■ Your goal: Write out, word for word, every line in the data below from the one containing "blue capsule: 2 -> 0" to the one containing "white capsule: 1 -> 0", both of them included.

■ Material to process:
-- Opening Marker --

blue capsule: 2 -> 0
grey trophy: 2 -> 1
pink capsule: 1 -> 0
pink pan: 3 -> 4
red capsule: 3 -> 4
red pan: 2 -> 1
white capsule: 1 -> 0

-- Closing Marker --
-- Opening Marker --

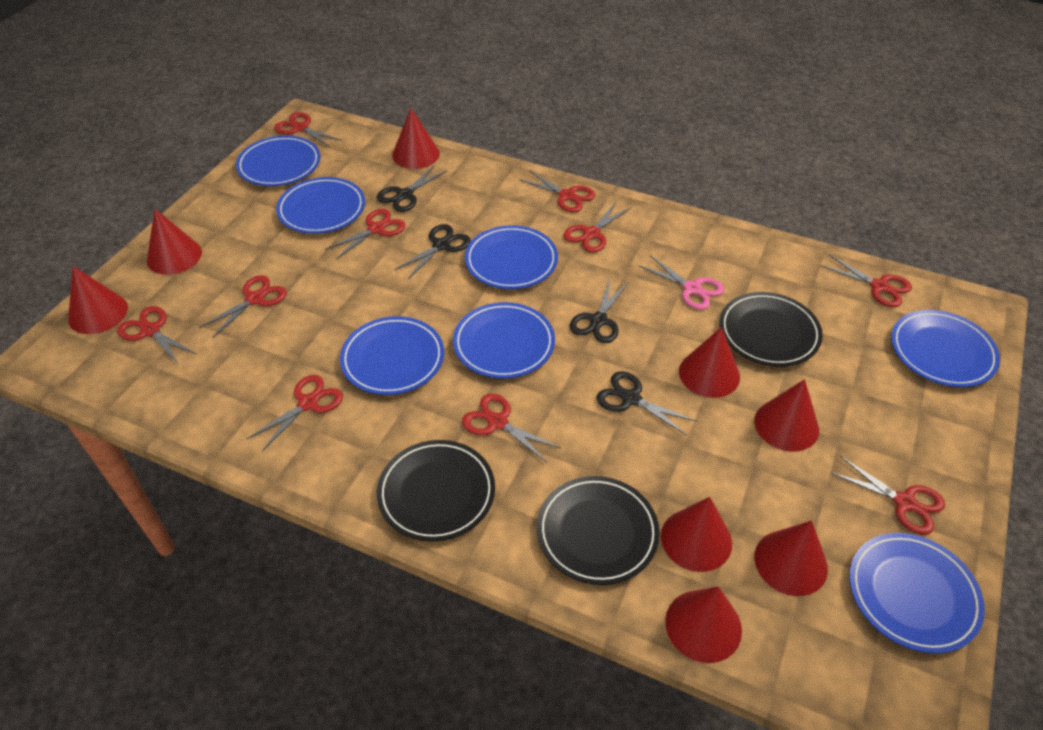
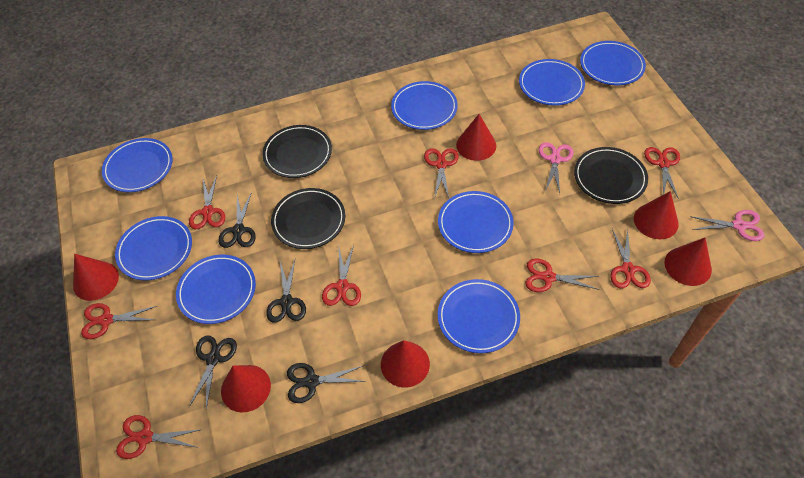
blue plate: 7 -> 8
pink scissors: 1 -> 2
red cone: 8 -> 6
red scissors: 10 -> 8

-- Closing Marker --
-- Opening Marker --

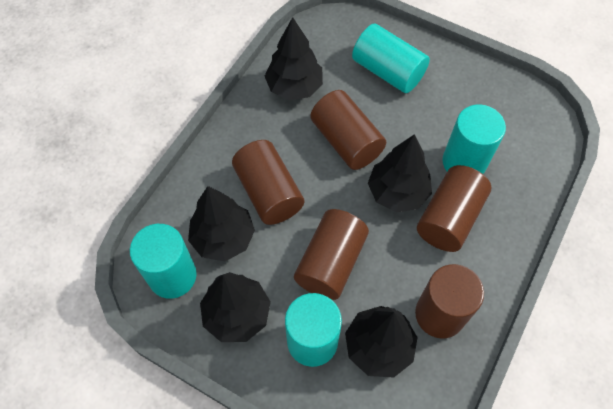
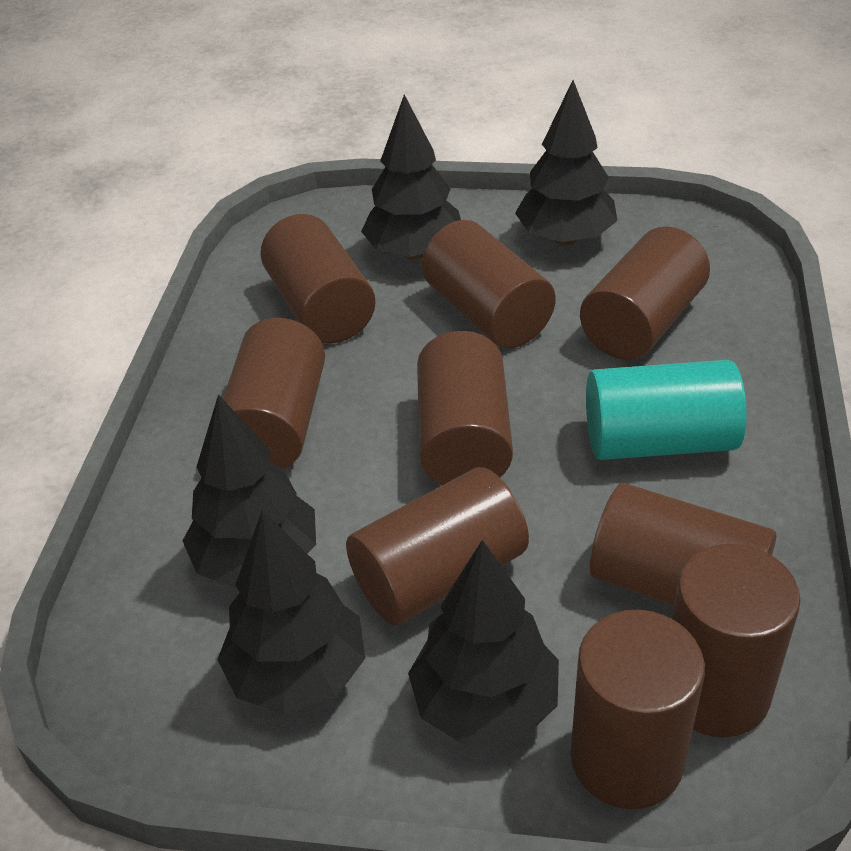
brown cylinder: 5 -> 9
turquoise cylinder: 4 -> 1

-- Closing Marker --

■ Your solution:
blue capsule: 2 -> 0
grey trophy: 2 -> 1
pink capsule: 1 -> 0
pink pan: 3 -> 4
red capsule: 3 -> 4
red pan: 2 -> 1
white capsule: 1 -> 0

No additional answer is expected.